### The task
Entries follow. Give back exactly the lines starting at the one containing "blue slope E6:E7" and ending at the one containing "orange brick D6:D7", and no other lines.

### Source material
* * * * *
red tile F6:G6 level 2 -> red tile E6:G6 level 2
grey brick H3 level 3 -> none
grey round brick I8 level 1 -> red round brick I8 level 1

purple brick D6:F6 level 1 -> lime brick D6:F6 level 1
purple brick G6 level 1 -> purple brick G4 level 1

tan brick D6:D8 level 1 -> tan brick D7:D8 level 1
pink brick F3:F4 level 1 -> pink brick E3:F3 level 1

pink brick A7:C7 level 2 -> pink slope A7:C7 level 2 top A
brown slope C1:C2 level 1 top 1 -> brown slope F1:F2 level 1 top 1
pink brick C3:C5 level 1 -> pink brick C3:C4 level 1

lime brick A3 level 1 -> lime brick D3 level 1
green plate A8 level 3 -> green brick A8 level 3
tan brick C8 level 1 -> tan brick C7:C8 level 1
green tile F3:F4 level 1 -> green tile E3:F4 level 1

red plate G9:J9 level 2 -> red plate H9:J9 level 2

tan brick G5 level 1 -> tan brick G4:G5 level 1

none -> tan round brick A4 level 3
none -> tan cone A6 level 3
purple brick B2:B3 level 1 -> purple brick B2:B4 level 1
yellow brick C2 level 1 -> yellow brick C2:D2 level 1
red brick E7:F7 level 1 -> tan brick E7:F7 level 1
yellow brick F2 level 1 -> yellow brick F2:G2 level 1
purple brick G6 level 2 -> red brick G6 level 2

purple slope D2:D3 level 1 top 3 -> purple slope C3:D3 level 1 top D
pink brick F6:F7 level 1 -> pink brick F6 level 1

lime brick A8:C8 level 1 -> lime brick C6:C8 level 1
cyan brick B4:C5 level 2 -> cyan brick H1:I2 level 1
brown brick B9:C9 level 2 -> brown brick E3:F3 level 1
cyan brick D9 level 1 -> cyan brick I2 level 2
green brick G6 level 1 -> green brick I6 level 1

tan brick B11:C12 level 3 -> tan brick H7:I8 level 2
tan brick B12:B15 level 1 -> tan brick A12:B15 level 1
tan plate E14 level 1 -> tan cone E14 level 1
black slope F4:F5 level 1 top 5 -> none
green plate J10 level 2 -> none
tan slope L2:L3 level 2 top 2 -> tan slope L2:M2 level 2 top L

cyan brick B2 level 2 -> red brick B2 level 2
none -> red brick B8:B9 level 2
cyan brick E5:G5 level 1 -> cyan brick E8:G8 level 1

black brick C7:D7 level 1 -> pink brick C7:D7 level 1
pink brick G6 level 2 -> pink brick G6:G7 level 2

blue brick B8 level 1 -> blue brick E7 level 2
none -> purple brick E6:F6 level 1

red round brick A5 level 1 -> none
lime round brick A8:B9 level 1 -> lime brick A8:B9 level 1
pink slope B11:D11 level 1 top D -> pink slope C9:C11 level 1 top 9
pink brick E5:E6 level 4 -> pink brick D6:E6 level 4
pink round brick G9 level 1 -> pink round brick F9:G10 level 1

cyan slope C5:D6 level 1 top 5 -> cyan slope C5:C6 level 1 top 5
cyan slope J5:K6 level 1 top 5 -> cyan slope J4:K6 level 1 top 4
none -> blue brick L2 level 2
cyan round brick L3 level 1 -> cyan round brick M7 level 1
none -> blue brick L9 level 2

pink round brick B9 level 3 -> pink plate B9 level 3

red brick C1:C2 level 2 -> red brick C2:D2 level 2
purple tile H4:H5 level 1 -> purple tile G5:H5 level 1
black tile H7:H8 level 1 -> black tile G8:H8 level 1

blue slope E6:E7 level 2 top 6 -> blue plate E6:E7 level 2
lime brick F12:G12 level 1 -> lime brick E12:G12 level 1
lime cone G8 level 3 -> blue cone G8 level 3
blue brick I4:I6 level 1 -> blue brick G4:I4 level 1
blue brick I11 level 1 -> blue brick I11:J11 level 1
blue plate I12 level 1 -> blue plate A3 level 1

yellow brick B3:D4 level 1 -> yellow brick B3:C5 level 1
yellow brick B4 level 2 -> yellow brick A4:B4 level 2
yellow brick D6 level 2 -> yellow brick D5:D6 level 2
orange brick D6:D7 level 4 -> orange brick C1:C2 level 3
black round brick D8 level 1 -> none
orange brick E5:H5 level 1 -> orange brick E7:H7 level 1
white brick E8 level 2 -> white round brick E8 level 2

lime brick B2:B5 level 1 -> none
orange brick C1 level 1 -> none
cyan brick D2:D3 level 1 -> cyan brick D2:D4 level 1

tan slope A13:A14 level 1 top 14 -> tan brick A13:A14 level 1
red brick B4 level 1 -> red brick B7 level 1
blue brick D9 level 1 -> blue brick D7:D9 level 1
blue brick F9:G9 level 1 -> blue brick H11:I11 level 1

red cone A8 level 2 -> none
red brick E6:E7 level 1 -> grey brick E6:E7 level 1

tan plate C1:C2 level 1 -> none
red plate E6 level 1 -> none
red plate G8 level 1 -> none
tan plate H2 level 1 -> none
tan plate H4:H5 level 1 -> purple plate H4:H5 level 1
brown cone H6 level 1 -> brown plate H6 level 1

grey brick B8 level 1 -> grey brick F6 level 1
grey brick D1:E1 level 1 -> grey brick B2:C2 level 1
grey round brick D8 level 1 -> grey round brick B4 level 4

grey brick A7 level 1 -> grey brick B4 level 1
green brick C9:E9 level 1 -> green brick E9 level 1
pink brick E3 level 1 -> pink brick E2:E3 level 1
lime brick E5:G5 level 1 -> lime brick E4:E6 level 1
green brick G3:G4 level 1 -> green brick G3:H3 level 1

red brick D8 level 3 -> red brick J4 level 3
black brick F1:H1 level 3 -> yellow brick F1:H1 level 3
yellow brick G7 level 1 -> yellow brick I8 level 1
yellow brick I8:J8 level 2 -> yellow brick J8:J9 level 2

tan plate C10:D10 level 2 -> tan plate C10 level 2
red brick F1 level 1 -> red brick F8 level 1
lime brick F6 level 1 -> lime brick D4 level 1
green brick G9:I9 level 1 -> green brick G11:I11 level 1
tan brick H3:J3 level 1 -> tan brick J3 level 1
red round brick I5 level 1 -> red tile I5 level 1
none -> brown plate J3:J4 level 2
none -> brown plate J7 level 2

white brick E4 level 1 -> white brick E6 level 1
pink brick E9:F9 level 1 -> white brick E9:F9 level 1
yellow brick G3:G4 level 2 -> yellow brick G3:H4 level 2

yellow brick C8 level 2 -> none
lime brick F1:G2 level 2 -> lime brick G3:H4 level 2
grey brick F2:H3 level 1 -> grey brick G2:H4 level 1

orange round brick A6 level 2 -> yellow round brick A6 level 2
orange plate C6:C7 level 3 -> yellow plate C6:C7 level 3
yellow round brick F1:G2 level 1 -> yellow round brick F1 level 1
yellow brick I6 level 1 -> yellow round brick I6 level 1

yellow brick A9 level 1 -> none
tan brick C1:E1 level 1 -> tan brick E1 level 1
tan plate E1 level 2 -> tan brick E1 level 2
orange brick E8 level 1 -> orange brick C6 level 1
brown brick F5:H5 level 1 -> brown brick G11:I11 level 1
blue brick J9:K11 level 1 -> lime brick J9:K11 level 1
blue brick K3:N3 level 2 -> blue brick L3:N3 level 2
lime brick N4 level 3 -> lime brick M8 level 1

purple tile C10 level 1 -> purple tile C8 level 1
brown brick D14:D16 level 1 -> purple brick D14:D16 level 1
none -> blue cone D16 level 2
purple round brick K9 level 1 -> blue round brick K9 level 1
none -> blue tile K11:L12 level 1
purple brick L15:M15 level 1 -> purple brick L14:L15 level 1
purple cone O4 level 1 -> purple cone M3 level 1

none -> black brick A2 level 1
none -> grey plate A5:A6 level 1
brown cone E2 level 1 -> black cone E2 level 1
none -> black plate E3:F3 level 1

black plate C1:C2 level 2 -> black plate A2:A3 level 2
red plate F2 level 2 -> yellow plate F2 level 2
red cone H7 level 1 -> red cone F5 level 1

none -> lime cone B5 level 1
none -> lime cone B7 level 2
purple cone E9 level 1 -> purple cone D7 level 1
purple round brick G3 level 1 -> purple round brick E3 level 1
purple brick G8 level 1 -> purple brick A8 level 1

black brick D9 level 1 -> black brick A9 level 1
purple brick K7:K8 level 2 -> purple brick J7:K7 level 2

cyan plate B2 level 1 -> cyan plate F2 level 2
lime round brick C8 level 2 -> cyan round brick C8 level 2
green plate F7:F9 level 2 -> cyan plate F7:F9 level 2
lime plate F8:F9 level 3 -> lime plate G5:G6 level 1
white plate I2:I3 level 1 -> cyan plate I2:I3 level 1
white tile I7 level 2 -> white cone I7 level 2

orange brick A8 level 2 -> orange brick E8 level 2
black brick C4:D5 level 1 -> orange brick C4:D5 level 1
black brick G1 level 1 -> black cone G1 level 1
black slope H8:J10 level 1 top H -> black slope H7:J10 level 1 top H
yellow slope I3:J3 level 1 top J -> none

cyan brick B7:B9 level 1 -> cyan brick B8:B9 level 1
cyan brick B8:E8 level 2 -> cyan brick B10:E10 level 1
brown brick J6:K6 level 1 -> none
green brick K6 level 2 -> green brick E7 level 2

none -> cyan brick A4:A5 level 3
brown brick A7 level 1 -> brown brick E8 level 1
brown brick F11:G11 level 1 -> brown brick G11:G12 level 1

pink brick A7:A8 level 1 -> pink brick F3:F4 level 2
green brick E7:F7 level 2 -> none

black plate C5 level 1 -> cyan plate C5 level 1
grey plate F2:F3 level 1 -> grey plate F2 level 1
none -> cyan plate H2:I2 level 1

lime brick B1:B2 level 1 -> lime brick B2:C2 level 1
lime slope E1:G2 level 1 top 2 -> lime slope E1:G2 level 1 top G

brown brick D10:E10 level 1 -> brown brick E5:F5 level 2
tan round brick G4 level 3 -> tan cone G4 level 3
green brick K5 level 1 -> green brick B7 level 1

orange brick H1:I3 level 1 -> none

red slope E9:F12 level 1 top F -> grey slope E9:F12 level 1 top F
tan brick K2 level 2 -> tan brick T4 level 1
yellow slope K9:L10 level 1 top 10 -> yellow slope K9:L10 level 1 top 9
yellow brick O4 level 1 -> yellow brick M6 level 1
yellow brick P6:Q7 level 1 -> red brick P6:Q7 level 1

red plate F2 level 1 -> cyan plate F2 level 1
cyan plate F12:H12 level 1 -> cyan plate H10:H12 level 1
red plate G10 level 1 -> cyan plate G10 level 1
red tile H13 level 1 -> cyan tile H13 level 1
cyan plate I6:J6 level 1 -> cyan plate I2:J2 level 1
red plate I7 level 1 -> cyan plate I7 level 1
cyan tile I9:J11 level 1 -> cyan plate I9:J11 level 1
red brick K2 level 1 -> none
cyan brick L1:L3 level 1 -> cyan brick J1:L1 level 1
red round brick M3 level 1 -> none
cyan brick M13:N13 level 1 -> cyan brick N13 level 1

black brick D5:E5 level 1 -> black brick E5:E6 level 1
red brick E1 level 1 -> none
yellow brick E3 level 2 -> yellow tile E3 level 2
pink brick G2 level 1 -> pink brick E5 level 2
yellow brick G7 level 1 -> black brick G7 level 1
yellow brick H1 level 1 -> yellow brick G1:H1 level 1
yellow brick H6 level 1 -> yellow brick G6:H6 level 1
* * * * *
### Solution for this exercise
blue slope E6:E7 level 2 top 6 -> blue plate E6:E7 level 2
lime brick F12:G12 level 1 -> lime brick E12:G12 level 1
lime cone G8 level 3 -> blue cone G8 level 3
blue brick I4:I6 level 1 -> blue brick G4:I4 level 1
blue brick I11 level 1 -> blue brick I11:J11 level 1
blue plate I12 level 1 -> blue plate A3 level 1

yellow brick B3:D4 level 1 -> yellow brick B3:C5 level 1
yellow brick B4 level 2 -> yellow brick A4:B4 level 2
yellow brick D6 level 2 -> yellow brick D5:D6 level 2
orange brick D6:D7 level 4 -> orange brick C1:C2 level 3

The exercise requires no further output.